#### [DIRECTIONS]
Leaving out every picture, output the records below exactly as they are.

┌────────

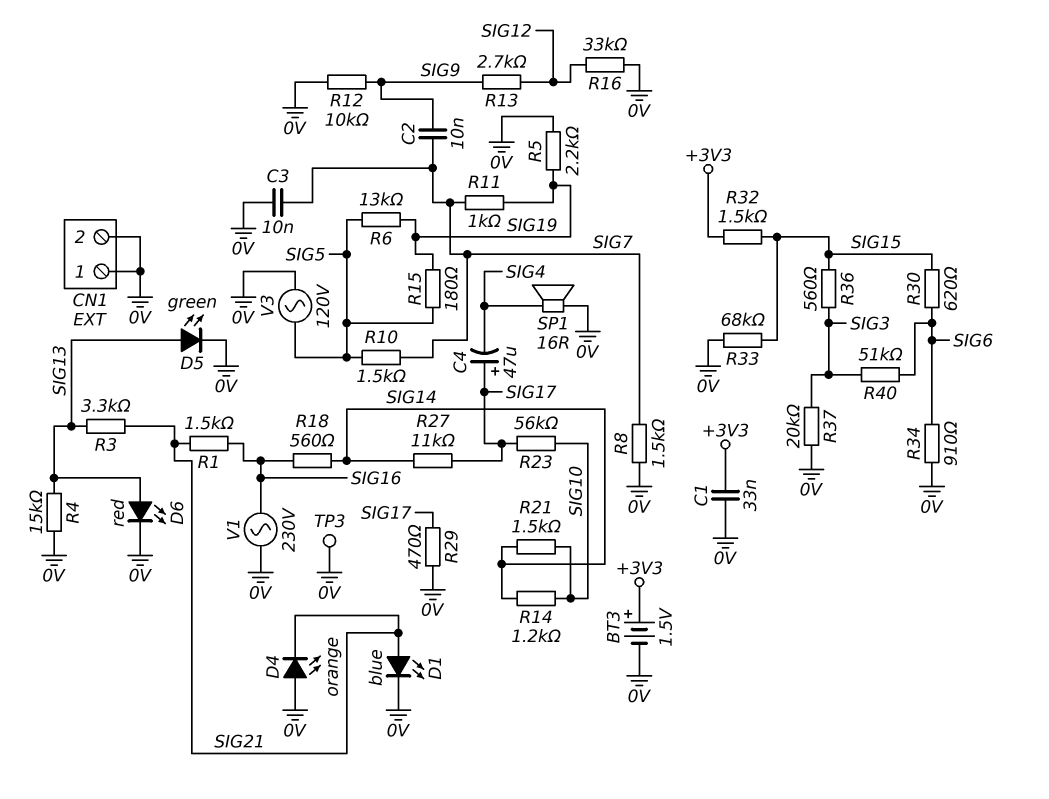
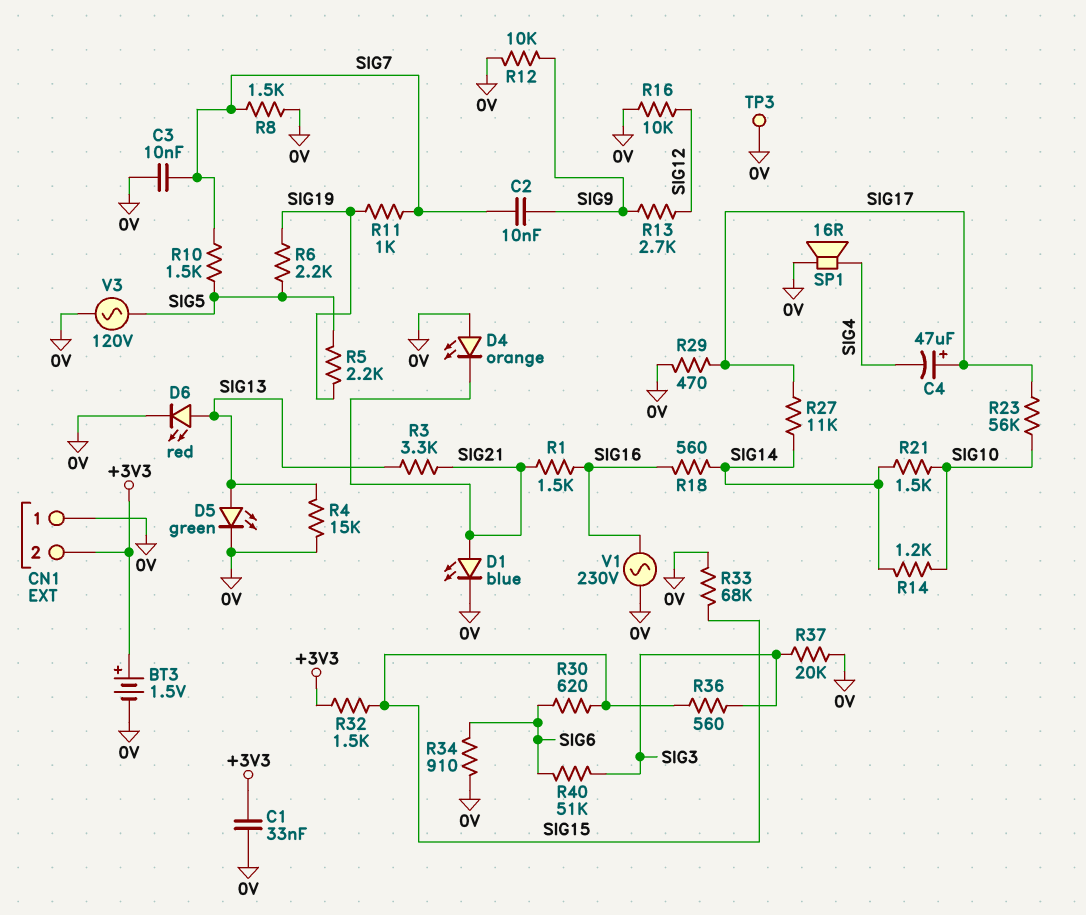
CN1 pin 2: 0V -> +3V3
R5: 2.2k (0V, SIG19) -> 2.2k (SIG5, SIG19)
R6: 13k (SIG5, SIG19) -> 2.2k (SIG5, SIG19)
R15: 180 (SIG5, SIG19) -> none
R16: 33k (0V, SIG12) -> 10k (0V, SIG12)

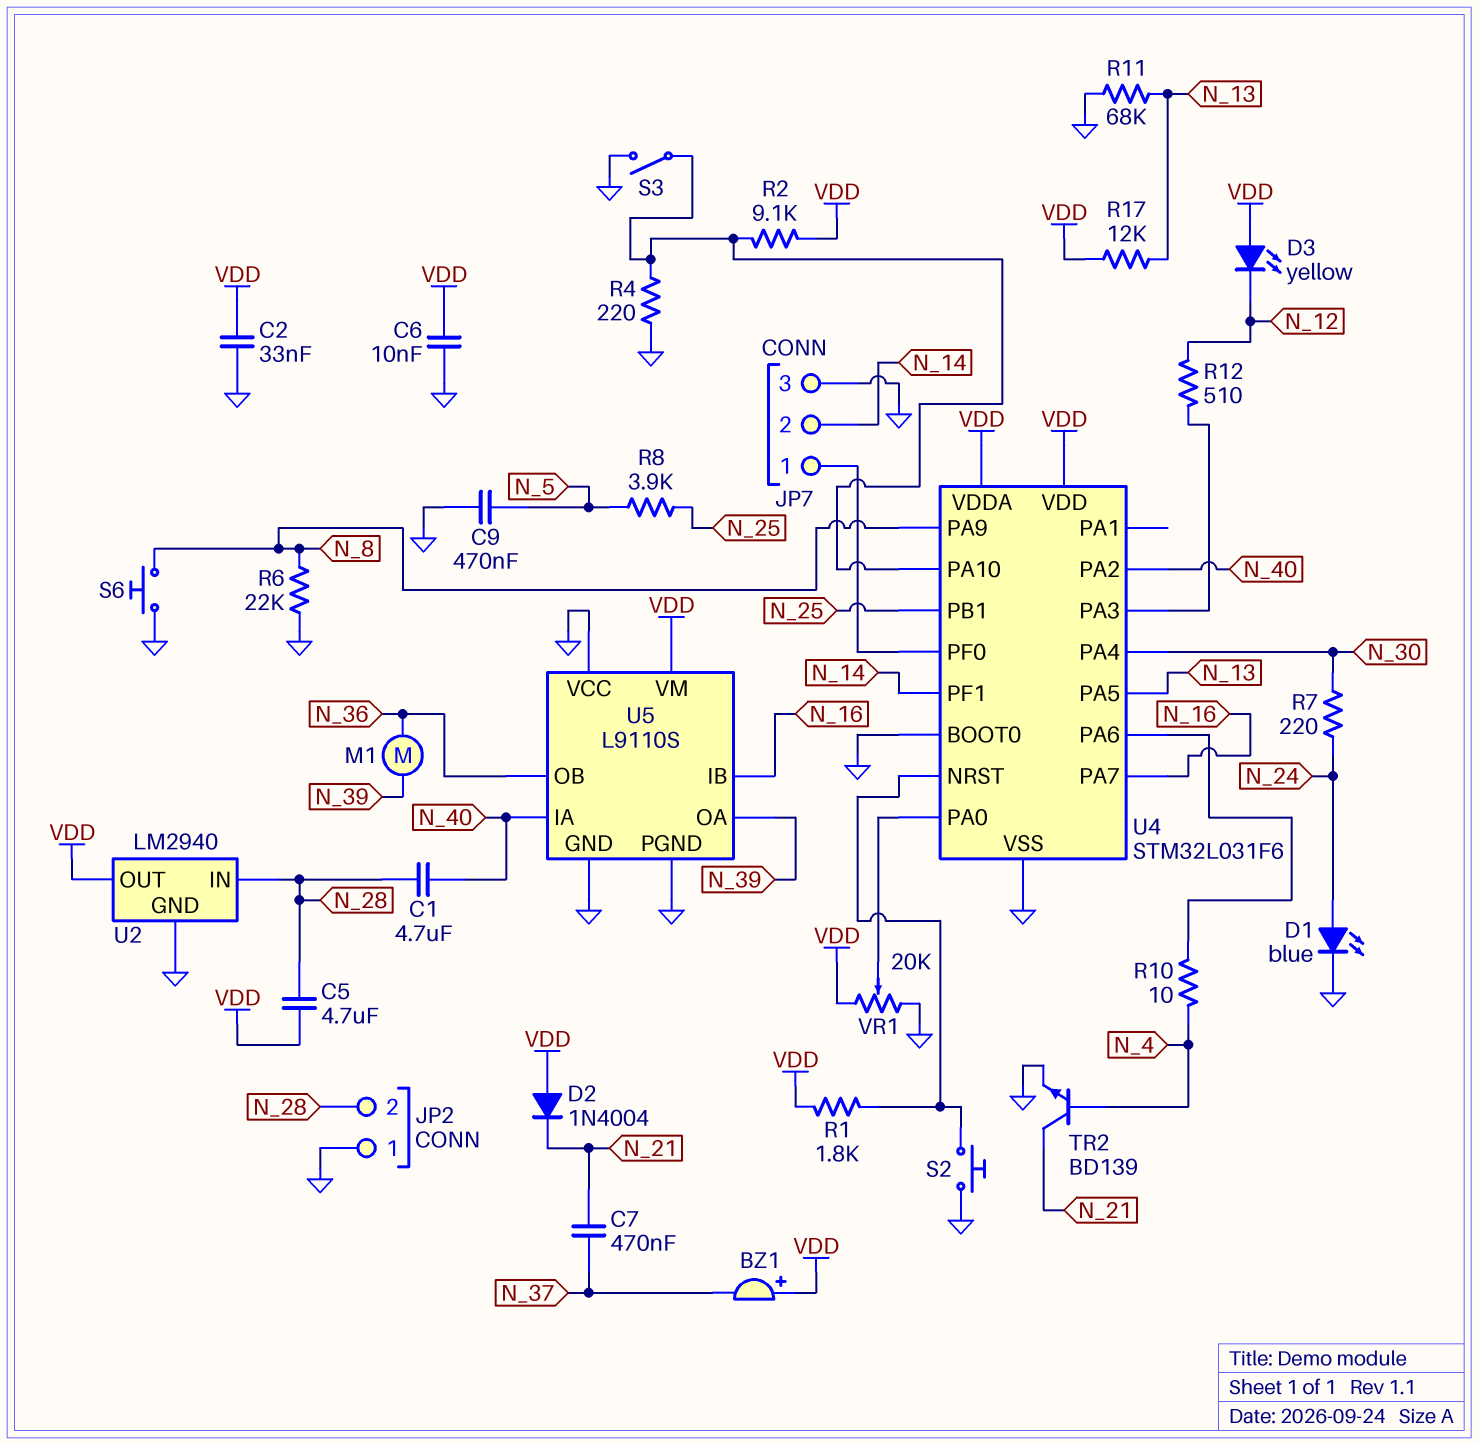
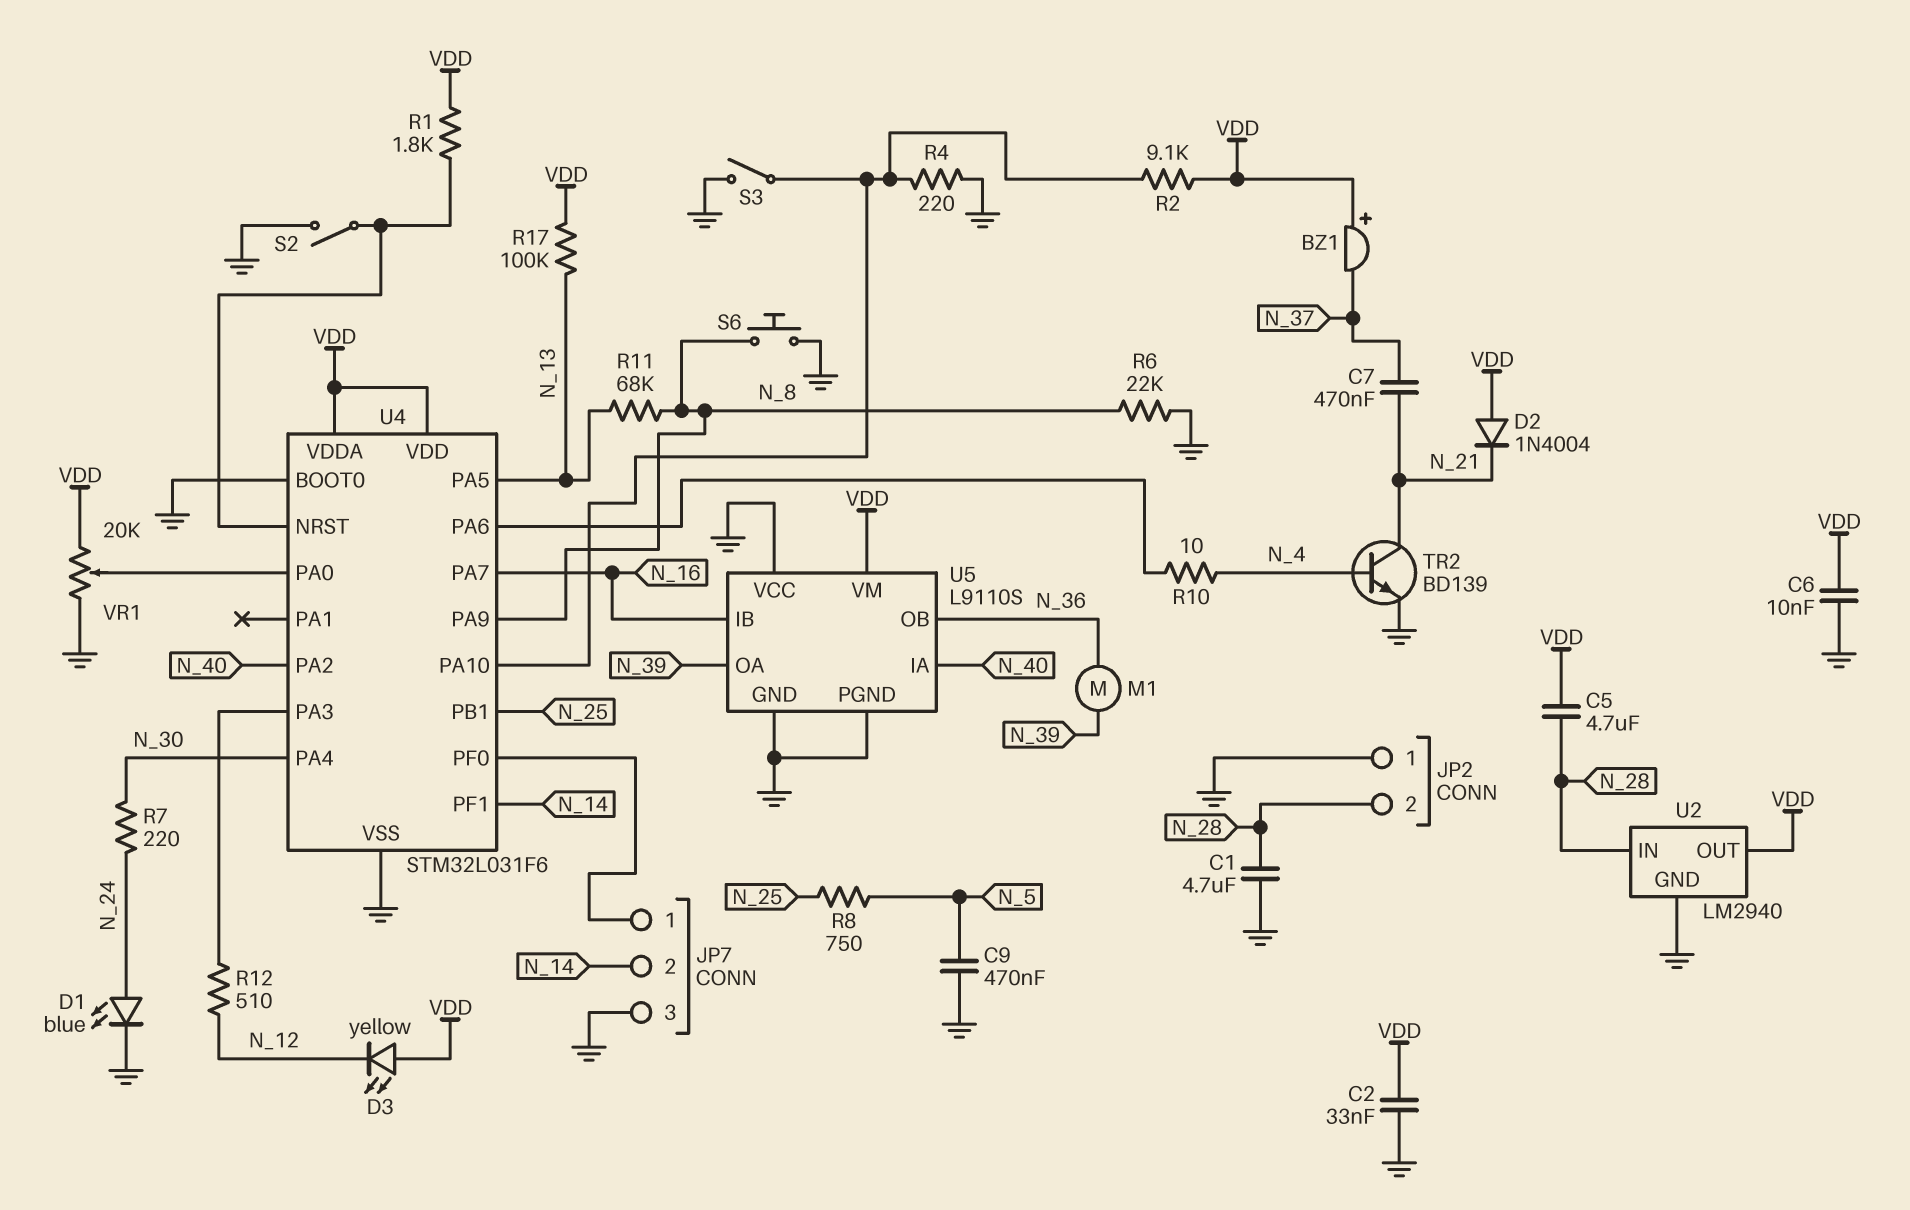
C1: 4.7uF (N_28, N_40) -> 4.7uF (GND, N_28)
R8: 3.9k (N_5, N_25) -> 750 (N_5, N_25)
R11: 68k (GND, N_13) -> 68k (N_8, N_13)
R17: 12k (N_13, VDD) -> 100k (N_13, VDD)
S2: button (GND, U4/NRST) -> switch (GND, U4/NRST)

└────────

#### [EXPECTED OUTPUT]
CN1 pin 2: 0V -> +3V3
R5: 2.2k (0V, SIG19) -> 2.2k (SIG5, SIG19)
R6: 13k (SIG5, SIG19) -> 2.2k (SIG5, SIG19)
R15: 180 (SIG5, SIG19) -> none
R16: 33k (0V, SIG12) -> 10k (0V, SIG12)

C1: 4.7uF (N_28, N_40) -> 4.7uF (GND, N_28)
R8: 3.9k (N_5, N_25) -> 750 (N_5, N_25)
R11: 68k (GND, N_13) -> 68k (N_8, N_13)
R17: 12k (N_13, VDD) -> 100k (N_13, VDD)
S2: button (GND, U4/NRST) -> switch (GND, U4/NRST)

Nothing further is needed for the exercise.